TASK MATERIAL:
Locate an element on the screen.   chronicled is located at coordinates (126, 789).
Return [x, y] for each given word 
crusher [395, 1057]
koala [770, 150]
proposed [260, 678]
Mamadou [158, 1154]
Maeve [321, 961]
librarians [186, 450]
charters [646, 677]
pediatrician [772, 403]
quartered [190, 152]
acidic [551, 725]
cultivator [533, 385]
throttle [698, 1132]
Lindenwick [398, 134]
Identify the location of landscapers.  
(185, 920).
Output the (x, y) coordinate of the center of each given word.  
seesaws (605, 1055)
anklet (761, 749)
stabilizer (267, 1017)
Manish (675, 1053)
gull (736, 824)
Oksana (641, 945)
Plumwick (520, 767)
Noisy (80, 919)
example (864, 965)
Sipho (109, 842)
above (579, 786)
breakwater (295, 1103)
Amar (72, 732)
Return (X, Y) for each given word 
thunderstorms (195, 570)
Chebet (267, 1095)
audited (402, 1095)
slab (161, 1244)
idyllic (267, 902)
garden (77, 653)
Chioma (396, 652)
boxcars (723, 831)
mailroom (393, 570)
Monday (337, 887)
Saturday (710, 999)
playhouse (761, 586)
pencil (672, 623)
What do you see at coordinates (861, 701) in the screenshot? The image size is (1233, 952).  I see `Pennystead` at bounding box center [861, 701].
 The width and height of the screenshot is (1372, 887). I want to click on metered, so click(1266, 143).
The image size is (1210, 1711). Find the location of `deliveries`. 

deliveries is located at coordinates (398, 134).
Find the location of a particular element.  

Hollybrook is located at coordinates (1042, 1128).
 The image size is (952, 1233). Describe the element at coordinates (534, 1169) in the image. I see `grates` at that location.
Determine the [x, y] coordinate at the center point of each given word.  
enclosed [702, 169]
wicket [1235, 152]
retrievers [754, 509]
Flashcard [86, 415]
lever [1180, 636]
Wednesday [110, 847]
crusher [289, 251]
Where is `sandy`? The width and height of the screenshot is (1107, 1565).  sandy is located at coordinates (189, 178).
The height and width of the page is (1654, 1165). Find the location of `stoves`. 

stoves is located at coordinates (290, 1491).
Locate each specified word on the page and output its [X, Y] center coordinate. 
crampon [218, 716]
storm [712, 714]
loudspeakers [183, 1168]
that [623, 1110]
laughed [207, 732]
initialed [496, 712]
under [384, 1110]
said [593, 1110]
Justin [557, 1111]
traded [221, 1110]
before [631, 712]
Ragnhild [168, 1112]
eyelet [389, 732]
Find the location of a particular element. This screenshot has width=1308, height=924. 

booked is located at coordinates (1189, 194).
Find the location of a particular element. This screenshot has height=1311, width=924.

TASK DESCRIPTION:
Put each line of the records above into a JSON list of strings, one string per line, leaving out the blank lines.

REPLY TO THE EXERCISE:
[
  "Locate an element on the screen.   chronicled is located at coordinates (126, 789).",
  "Return [x, y] for each given word ",
  "crusher [395, 1057]",
  "koala [770, 150]",
  "proposed [260, 678]",
  "Mamadou [158, 1154]",
  "Maeve [321, 961]",
  "librarians [186, 450]",
  "charters [646, 677]",
  "pediatrician [772, 403]",
  "quartered [190, 152]",
  "acidic [551, 725]",
  "cultivator [533, 385]",
  "throttle [698, 1132]",
  "Lindenwick [398, 134]",
  "Identify the location of landscapers.  ",
  "(185, 920).",
  "Output the (x, y) coordinate of the center of each given word.  ",
  "seesaws (605, 1055)",
  "anklet (761, 749)",
  "stabilizer (267, 1017)",
  "Manish (675, 1053)",
  "gull (736, 824)",
  "Oksana (641, 945)",
  "Plumwick (520, 767)",
  "Noisy (80, 919)",
  "example (864, 965)",
  "Sipho (109, 842)",
  "above (579, 786)",
  "breakwater (295, 1103)",
  "Amar (72, 732)",
  "Return (X, Y) for each given word ",
  "thunderstorms (195, 570)",
  "Chebet (267, 1095)",
  "audited (402, 1095)",
  "slab (161, 1244)",
  "idyllic (267, 902)",
  "garden (77, 653)",
  "Chioma (396, 652)",
  "boxcars (723, 831)",
  "mailroom (393, 570)",
  "Monday (337, 887)",
  "Saturday (710, 999)",
  "playhouse (761, 586)",
  "pencil (672, 623)",
  "What do you see at coordinates (861, 701) in the screenshot? The image size is (1233, 952).  I see `Pennystead` at bounding box center [861, 701].",
  " The width and height of the screenshot is (1372, 887). I want to click on metered, so click(1266, 143).",
  "The image size is (1210, 1711). Find the location of `deliveries`. ",
  "deliveries is located at coordinates (398, 134).",
  "Find the location of a particular element.  ",
  "Hollybrook is located at coordinates (1042, 1128).",
  " The image size is (952, 1233). Describe the element at coordinates (534, 1169) in the image. I see `grates` at that location.",
  "Determine the [x, y] coordinate at the center point of each given word.  ",
  "enclosed [702, 169]",
  "wicket [1235, 152]",
  "retrievers [754, 509]",
  "Flashcard [86, 415]",
  "lever [1180, 636]",
  "Wednesday [110, 847]",
  "crusher [289, 251]",
  "Where is `sandy`? The width and height of the screenshot is (1107, 1565).  sandy is located at coordinates (189, 178).",
  "The height and width of the page is (1654, 1165). Find the location of `stoves`. ",
  "stoves is located at coordinates (290, 1491).",
  "Locate each specified word on the page and output its [X, Y] center coordinate. ",
  "crampon [218, 716]",
  "storm [712, 714]",
  "loudspeakers [183, 1168]",
  "that [623, 1110]",
  "laughed [207, 732]",
  "initialed [496, 712]",
  "under [384, 1110]",
  "said [593, 1110]",
  "Justin [557, 1111]",
  "traded [221, 1110]",
  "before [631, 712]",
  "Ragnhild [168, 1112]",
  "eyelet [389, 732]",
  "Find the location of a particular element. This screenshot has width=1308, height=924. ",
  "booked is located at coordinates (1189, 194).",
  "Find the location of a particular element. This screenshot has height=1311, width=924."
]